Update the listing below so that each "pentagon" reads "hexagon", with everything else left as is. Leave the pictures out of your answer.
══════════
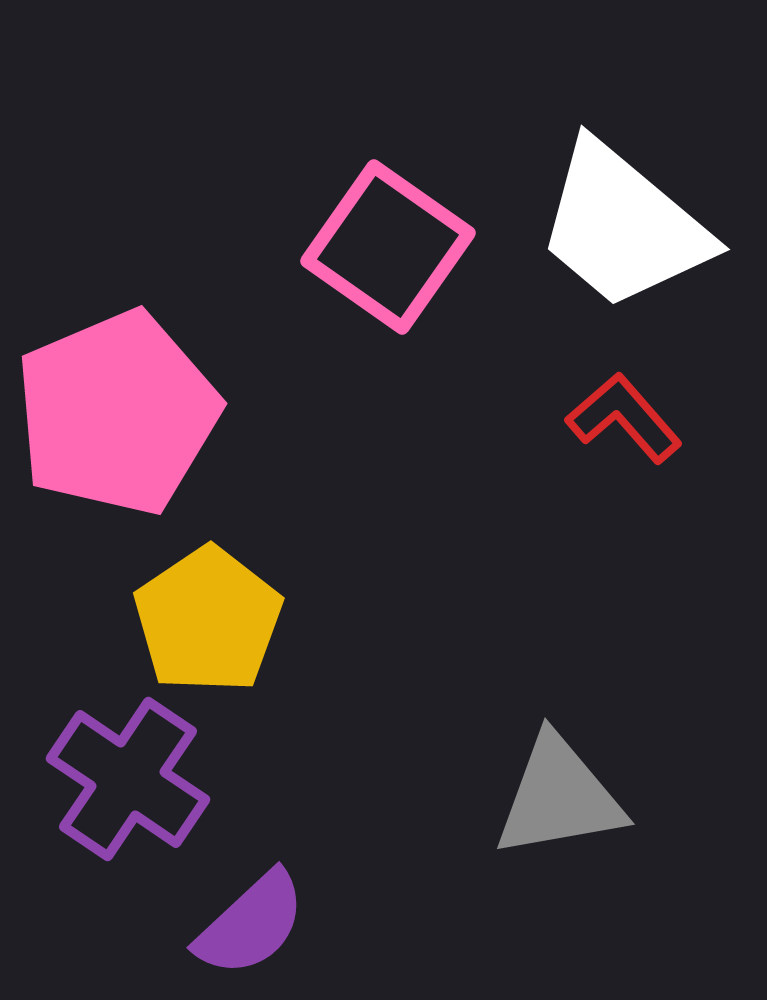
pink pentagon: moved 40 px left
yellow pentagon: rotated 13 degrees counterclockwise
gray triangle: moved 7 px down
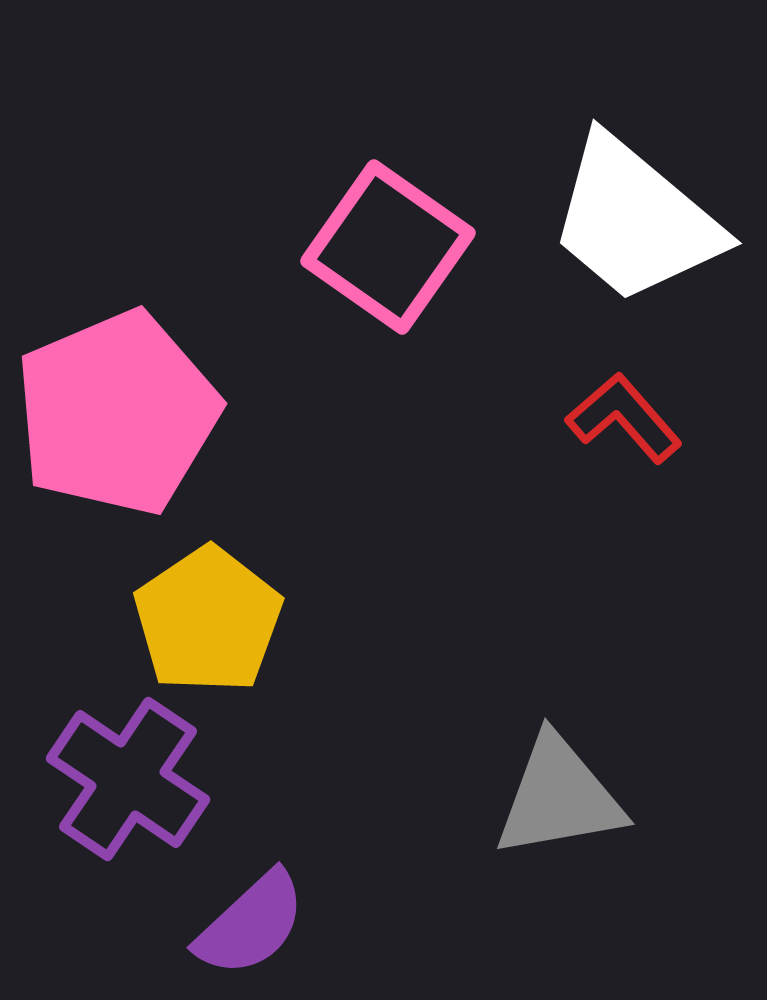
white trapezoid: moved 12 px right, 6 px up
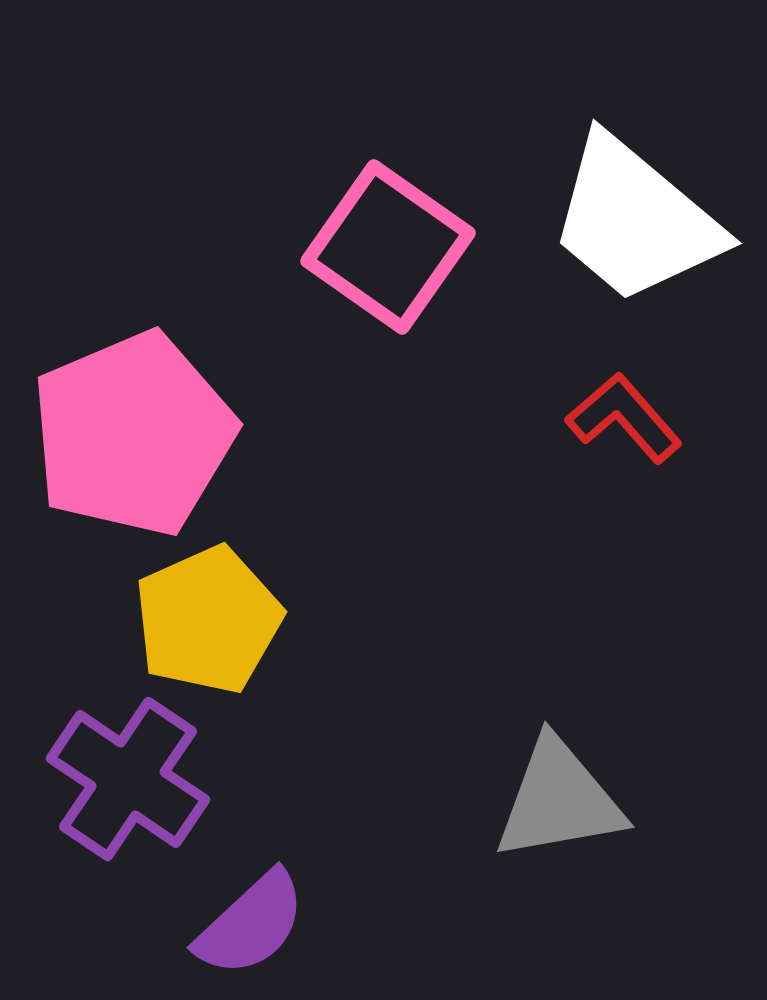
pink pentagon: moved 16 px right, 21 px down
yellow pentagon: rotated 10 degrees clockwise
gray triangle: moved 3 px down
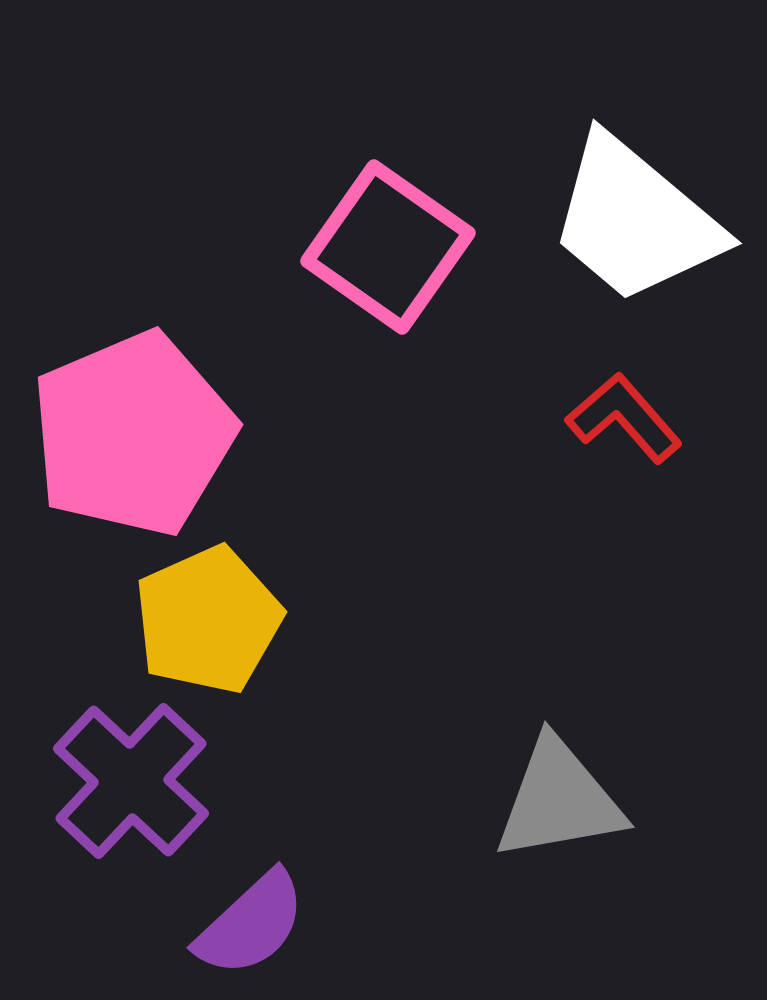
══════════
(FINISHED TASK)
pink hexagon: moved 40 px left
yellow hexagon: rotated 13 degrees counterclockwise
gray triangle: moved 7 px down
white trapezoid: moved 12 px right, 6 px up
pink hexagon: moved 16 px right, 21 px down
yellow hexagon: rotated 10 degrees clockwise
gray triangle: moved 3 px down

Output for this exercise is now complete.